**EXERCISE AIM**
Scan the records beneath this line for the line holding "(101, 173) = (265, 187): red hammer -> none" and the line holding "(637, 125) = (893, 306): orange", then transcribe exactly those two and all lines between.

**DATA UNDER STUDY**
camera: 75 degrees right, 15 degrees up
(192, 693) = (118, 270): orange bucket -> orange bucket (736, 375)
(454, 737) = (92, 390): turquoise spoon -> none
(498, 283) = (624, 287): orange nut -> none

--

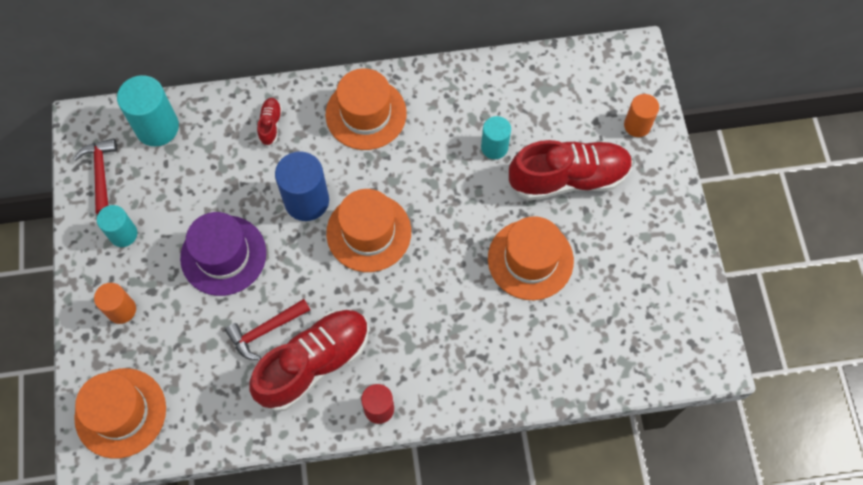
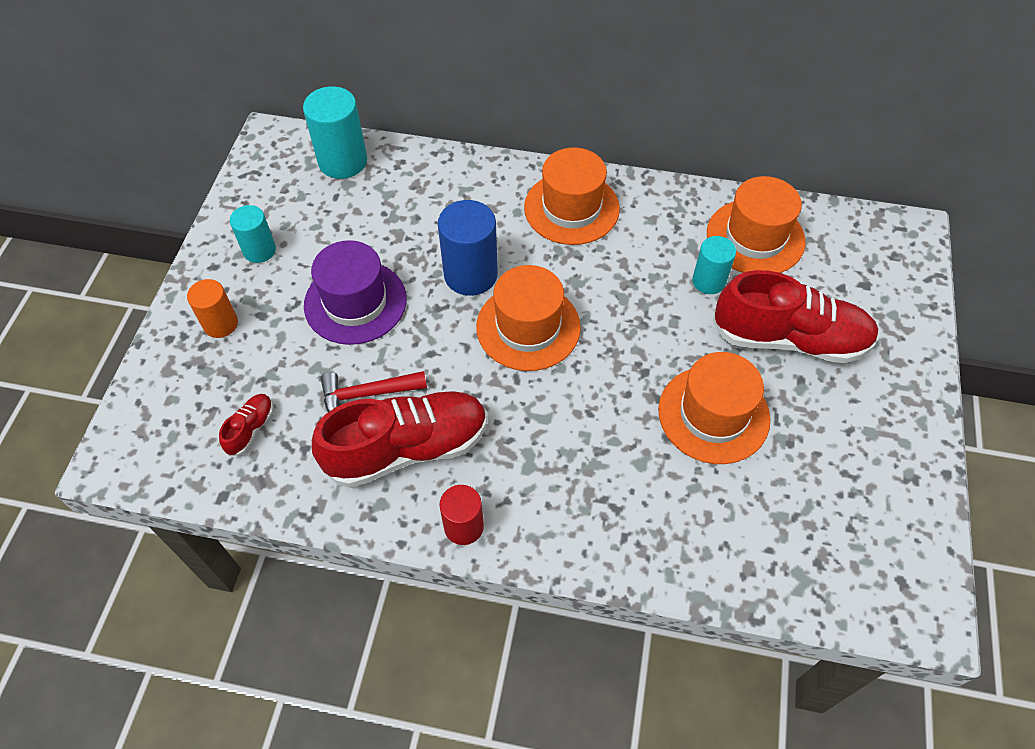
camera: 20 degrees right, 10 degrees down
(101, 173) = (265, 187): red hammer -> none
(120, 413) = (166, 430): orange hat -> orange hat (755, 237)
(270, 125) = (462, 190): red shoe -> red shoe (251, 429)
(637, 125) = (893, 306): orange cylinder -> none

**REPLY TO THE TASK**
(101, 173) = (265, 187): red hammer -> none
(120, 413) = (166, 430): orange hat -> orange hat (755, 237)
(270, 125) = (462, 190): red shoe -> red shoe (251, 429)
(637, 125) = (893, 306): orange cylinder -> none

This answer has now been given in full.